== Segment start ==
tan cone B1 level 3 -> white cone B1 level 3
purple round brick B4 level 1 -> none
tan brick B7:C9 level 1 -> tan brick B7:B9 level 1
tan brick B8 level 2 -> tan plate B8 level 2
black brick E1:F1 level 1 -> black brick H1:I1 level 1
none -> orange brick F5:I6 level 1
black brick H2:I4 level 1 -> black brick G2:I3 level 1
== Segment end ==
* [WORK INSTRUCTION] When you reach the line that holds "none -> orange brick F5:I6 level 1", please copy it and every line after it through the end of the listing, exactly and with no other lines.

* [EXERCISE SOLUTION]
none -> orange brick F5:I6 level 1
black brick H2:I4 level 1 -> black brick G2:I3 level 1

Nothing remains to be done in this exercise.